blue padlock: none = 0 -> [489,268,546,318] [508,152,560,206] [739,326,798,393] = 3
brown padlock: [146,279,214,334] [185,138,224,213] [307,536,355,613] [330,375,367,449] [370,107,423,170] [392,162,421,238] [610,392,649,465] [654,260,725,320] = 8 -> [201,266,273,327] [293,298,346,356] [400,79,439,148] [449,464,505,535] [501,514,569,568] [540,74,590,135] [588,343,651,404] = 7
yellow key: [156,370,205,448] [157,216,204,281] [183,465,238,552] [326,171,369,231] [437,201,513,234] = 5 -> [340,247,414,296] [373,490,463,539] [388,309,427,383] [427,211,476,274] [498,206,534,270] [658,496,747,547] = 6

---

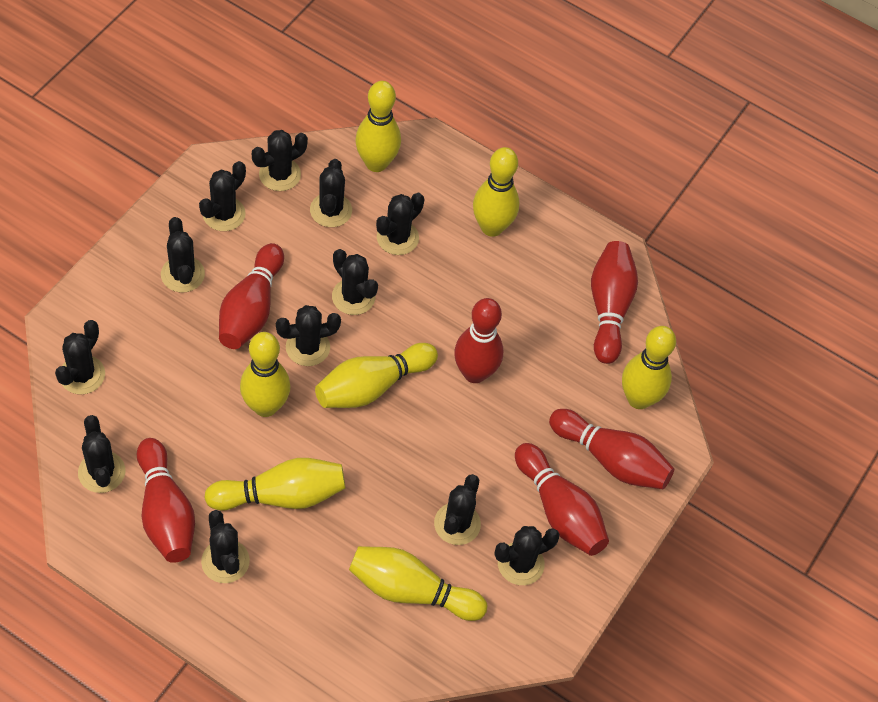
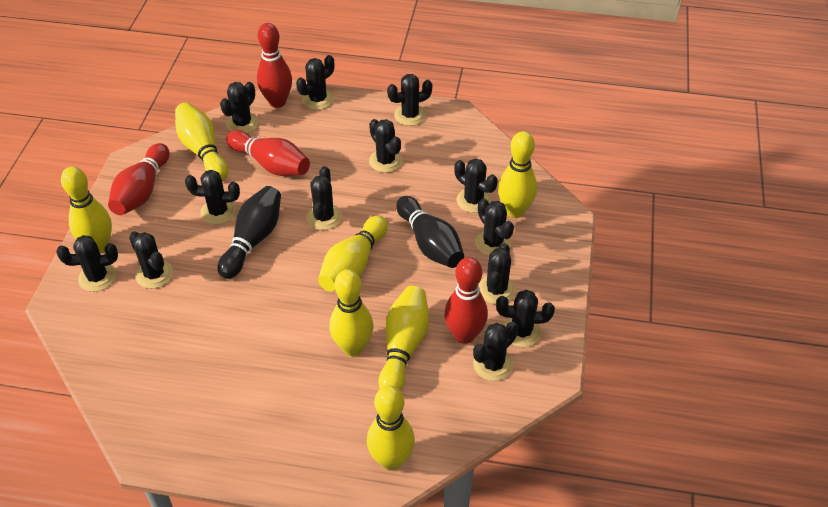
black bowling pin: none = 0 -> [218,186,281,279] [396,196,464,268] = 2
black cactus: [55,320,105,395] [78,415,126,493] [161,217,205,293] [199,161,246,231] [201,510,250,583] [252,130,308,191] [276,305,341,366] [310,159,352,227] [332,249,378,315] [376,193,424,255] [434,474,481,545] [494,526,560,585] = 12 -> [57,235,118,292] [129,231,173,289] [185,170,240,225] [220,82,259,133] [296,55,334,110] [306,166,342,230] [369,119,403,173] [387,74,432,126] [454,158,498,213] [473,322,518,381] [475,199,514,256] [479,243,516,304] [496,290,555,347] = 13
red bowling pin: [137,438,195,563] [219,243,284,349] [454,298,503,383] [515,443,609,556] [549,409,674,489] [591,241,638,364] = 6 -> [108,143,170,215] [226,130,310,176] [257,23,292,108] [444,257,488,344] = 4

REQUEST => Write out every line of the entries that holds the word "padlock".

WRITTEN SOLUTION =>
blue padlock: none = 0 -> [489,268,546,318] [508,152,560,206] [739,326,798,393] = 3
brown padlock: [146,279,214,334] [185,138,224,213] [307,536,355,613] [330,375,367,449] [370,107,423,170] [392,162,421,238] [610,392,649,465] [654,260,725,320] = 8 -> [201,266,273,327] [293,298,346,356] [400,79,439,148] [449,464,505,535] [501,514,569,568] [540,74,590,135] [588,343,651,404] = 7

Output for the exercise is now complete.